Task directions >> Give the number of lines in the data that hold the string "none". Nothing else is needed.

Information provided >>
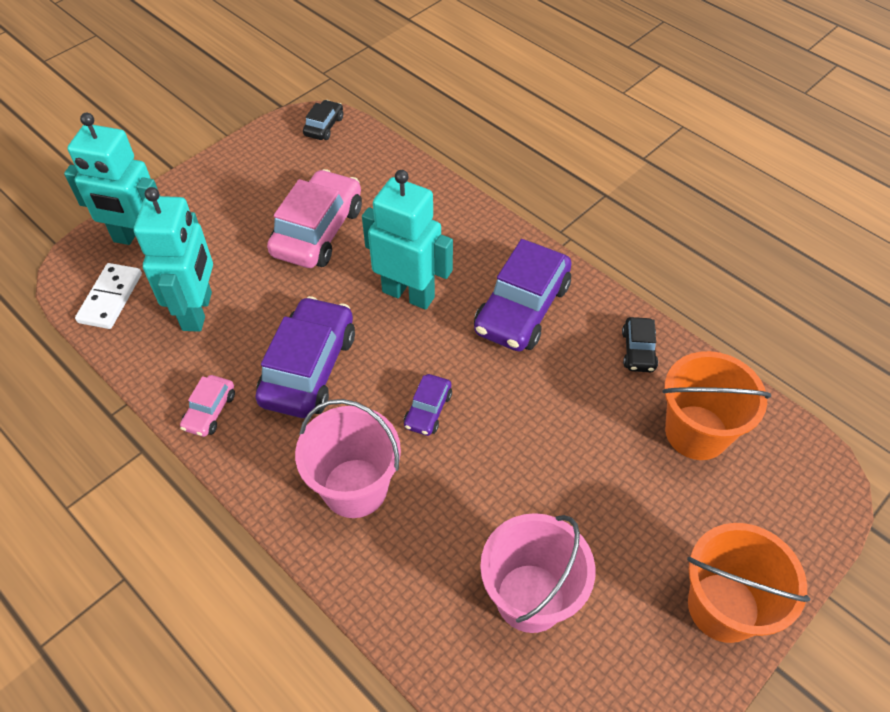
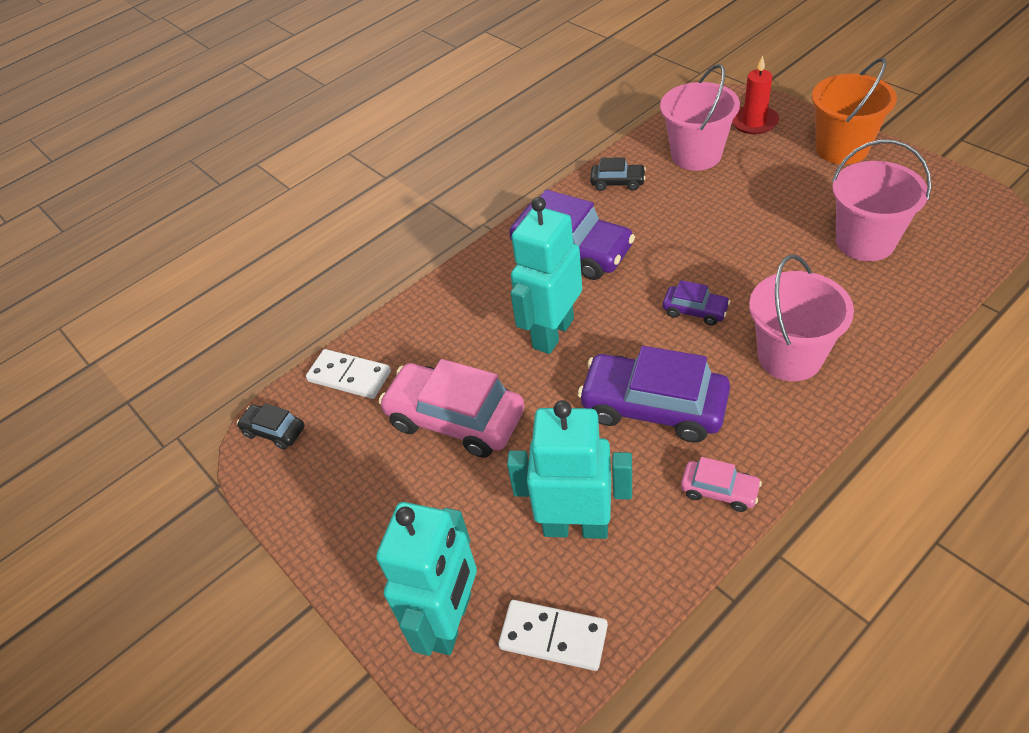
camera: 80 degrees left, 5 degrees down
(374, 161) = (349, 376): none -> white domino
(696, 432) = (696, 155): orange bucket -> pink bucket
(775, 505) = (754, 122): none -> red candle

Response area >> 2